_TASK DIRECTIONS_
Could you render every line of the records below as a numbered list, skipping blank lines and leaving the pictures out?

● ● ● ● ● ● ●

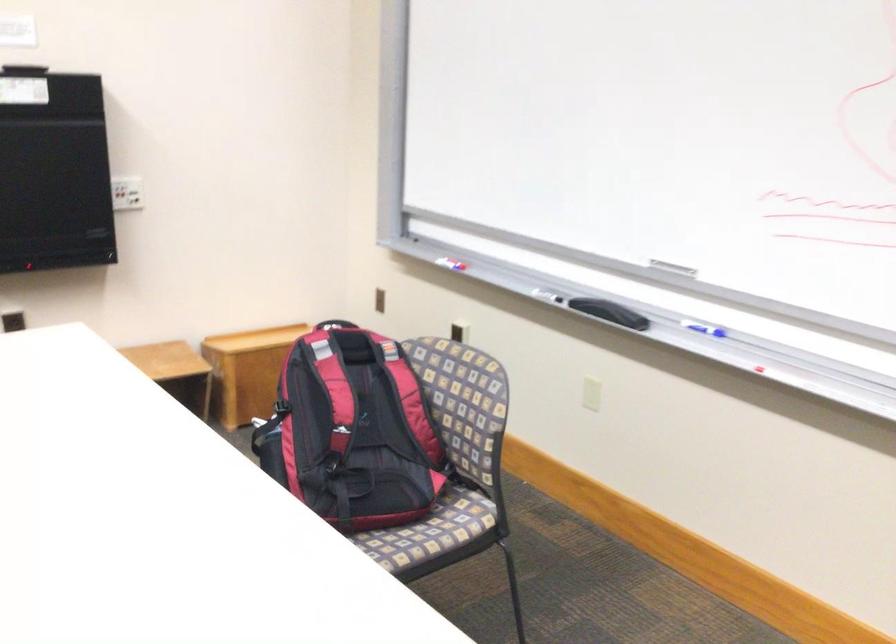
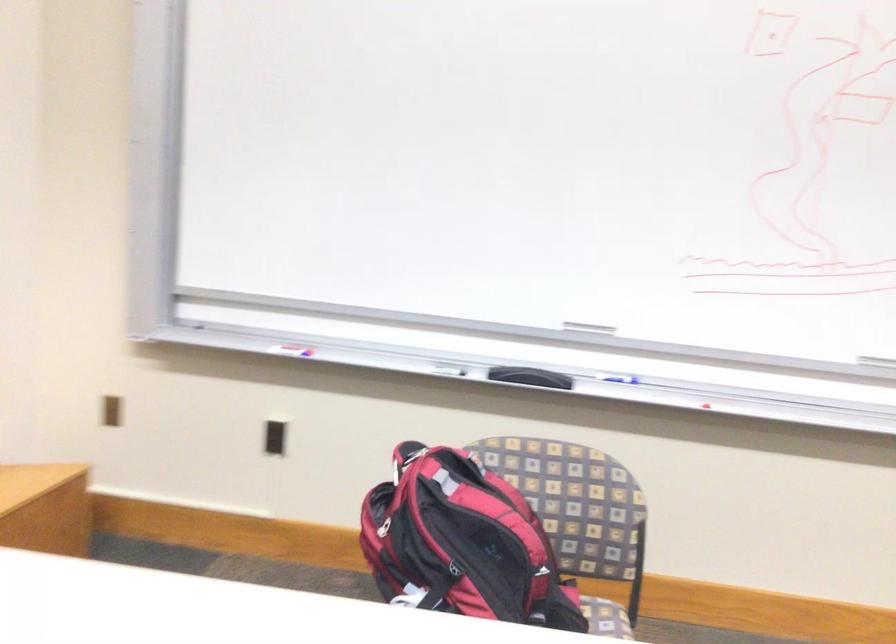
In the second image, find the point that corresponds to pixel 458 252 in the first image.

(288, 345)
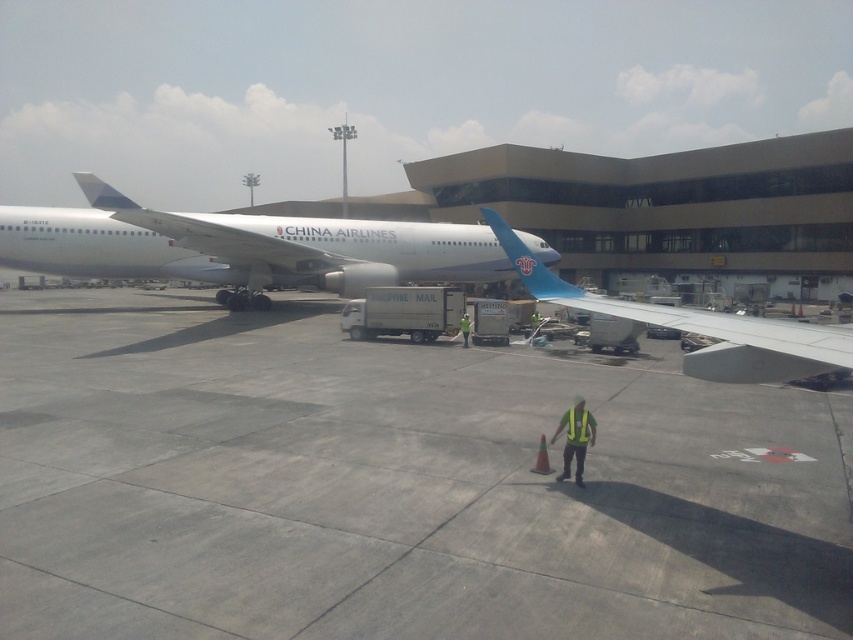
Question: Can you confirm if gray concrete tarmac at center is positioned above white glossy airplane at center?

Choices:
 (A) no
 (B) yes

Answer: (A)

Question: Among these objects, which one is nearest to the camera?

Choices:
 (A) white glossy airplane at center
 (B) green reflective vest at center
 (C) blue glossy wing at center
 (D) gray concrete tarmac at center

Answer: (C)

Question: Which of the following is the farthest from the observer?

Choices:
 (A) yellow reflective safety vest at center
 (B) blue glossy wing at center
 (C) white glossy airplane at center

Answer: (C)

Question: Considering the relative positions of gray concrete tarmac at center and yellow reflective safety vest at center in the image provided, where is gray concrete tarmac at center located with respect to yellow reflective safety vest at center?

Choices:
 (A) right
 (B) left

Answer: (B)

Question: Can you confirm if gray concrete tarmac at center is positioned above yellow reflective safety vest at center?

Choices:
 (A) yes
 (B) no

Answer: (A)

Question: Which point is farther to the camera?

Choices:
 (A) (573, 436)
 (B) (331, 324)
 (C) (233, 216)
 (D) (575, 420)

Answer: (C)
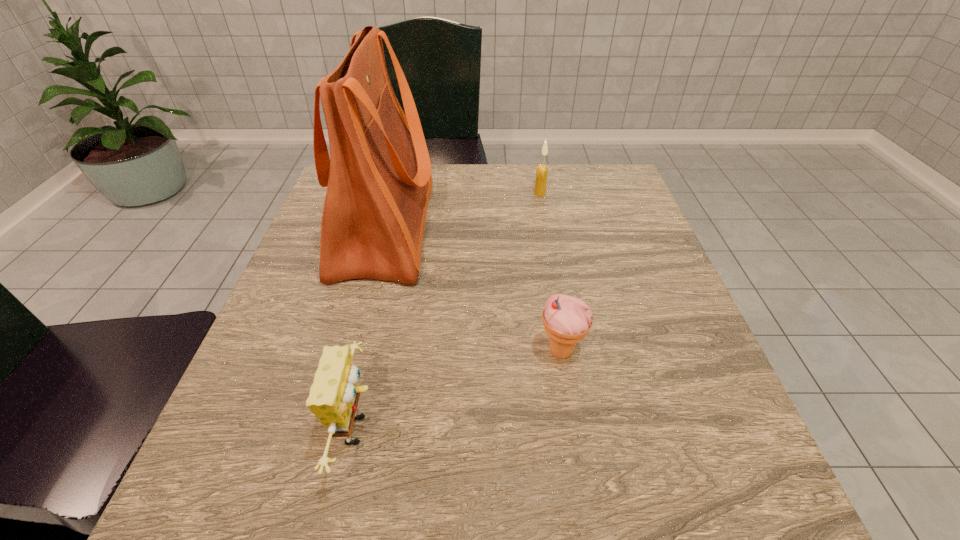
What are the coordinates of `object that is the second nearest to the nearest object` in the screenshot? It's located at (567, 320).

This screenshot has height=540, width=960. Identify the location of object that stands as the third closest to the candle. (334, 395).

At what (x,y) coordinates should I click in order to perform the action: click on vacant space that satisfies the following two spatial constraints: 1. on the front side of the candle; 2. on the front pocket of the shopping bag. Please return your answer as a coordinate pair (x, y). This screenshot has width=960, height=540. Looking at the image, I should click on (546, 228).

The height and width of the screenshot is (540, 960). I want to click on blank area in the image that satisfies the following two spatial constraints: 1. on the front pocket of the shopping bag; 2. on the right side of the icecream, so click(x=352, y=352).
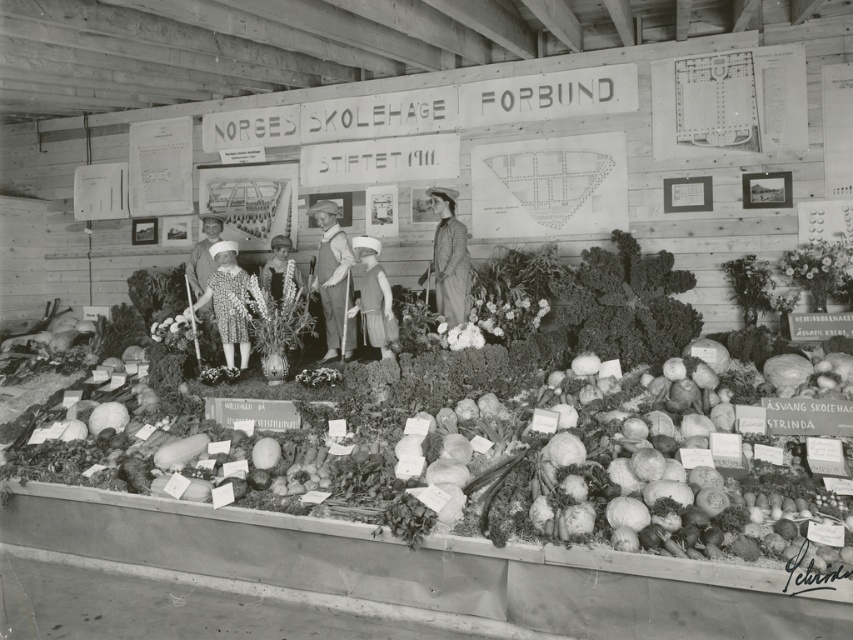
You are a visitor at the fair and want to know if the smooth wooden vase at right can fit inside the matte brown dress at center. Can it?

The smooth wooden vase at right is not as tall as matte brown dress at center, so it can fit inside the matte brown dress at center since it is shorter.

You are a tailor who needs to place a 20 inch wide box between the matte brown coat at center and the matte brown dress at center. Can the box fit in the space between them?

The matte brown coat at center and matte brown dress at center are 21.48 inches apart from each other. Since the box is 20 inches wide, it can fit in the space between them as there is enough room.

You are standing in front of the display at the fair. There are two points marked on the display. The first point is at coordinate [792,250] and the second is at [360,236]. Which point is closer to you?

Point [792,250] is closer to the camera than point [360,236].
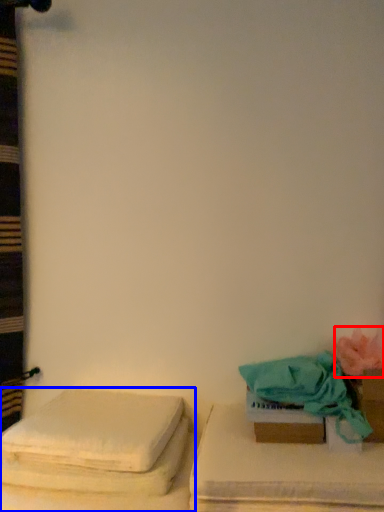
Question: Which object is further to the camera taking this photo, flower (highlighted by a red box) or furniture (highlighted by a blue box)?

● ● ● ● ● ● ●

_RESULT OF THIS EXERCISE_
1. In the second image, find the point that corresponds to pixel 458 252 in the first image.
2. (288, 345)
3. Question: Can you confirm if gray concrete tarmac at center is positioned above white glossy airplane at center?
4. Choices:
5.  (A) no
6.  (B) yes
7. Answer: (A)
8. Question: Among these objects, which one is nearest to the camera?
9. Choices:
10.  (A) white glossy airplane at center
11.  (B) green reflective vest at center
12.  (C) blue glossy wing at center
13.  (D) gray concrete tarmac at center
14. Answer: (C)
15. Question: Which of the following is the farthest from the observer?
16. Choices:
17.  (A) yellow reflective safety vest at center
18.  (B) blue glossy wing at center
19.  (C) white glossy airplane at center
20. Answer: (C)
21. Question: Considering the relative positions of gray concrete tarmac at center and yellow reflective safety vest at center in the image provided, where is gray concrete tarmac at center located with respect to yellow reflective safety vest at center?
22. Choices:
23.  (A) right
24.  (B) left
25. Answer: (B)
26. Question: Can you confirm if gray concrete tarmac at center is positioned above yellow reflective safety vest at center?
27. Choices:
28.  (A) yes
29.  (B) no
30. Answer: (A)
31. Question: Which point is farther to the camera?
32. Choices:
33.  (A) (573, 436)
34.  (B) (331, 324)
35.  (C) (233, 216)
36.  (D) (575, 420)
37. Answer: (C)
38. What are the coordinates of `object that is the second nearest to the nearest object` in the screenshot? It's located at (567, 320).
39. This screenshot has height=540, width=960. Identify the location of object that stands as the third closest to the candle. (334, 395).
40. At what (x,y) coordinates should I click in order to perform the action: click on vacant space that satisfies the following two spatial constraints: 1. on the front side of the candle; 2. on the front pocket of the shopping bag. Please return your answer as a coordinate pair (x, y). This screenshot has width=960, height=540. Looking at the image, I should click on (546, 228).
41. The height and width of the screenshot is (540, 960). I want to click on blank area in the image that satisfies the following two spatial constraints: 1. on the front pocket of the shopping bag; 2. on the right side of the icecream, so click(x=352, y=352).
42. You are a visitor at the fair and want to know if the smooth wooden vase at right can fit inside the matte brown dress at center. Can it?
43. The smooth wooden vase at right is not as tall as matte brown dress at center, so it can fit inside the matte brown dress at center since it is shorter.
44. You are a tailor who needs to place a 20 inch wide box between the matte brown coat at center and the matte brown dress at center. Can the box fit in the space between them?
45. The matte brown coat at center and matte brown dress at center are 21.48 inches apart from each other. Since the box is 20 inches wide, it can fit in the space between them as there is enough room.
46. You are standing in front of the display at the fair. There are two points marked on the display. The first point is at coordinate [792,250] and the second is at [360,236]. Which point is closer to you?
47. Point [792,250] is closer to the camera than point [360,236].
48. Question: Which object is further to the camera taking this photo, flower (highlighted by a red box) or furniture (highlighted by a blue box)?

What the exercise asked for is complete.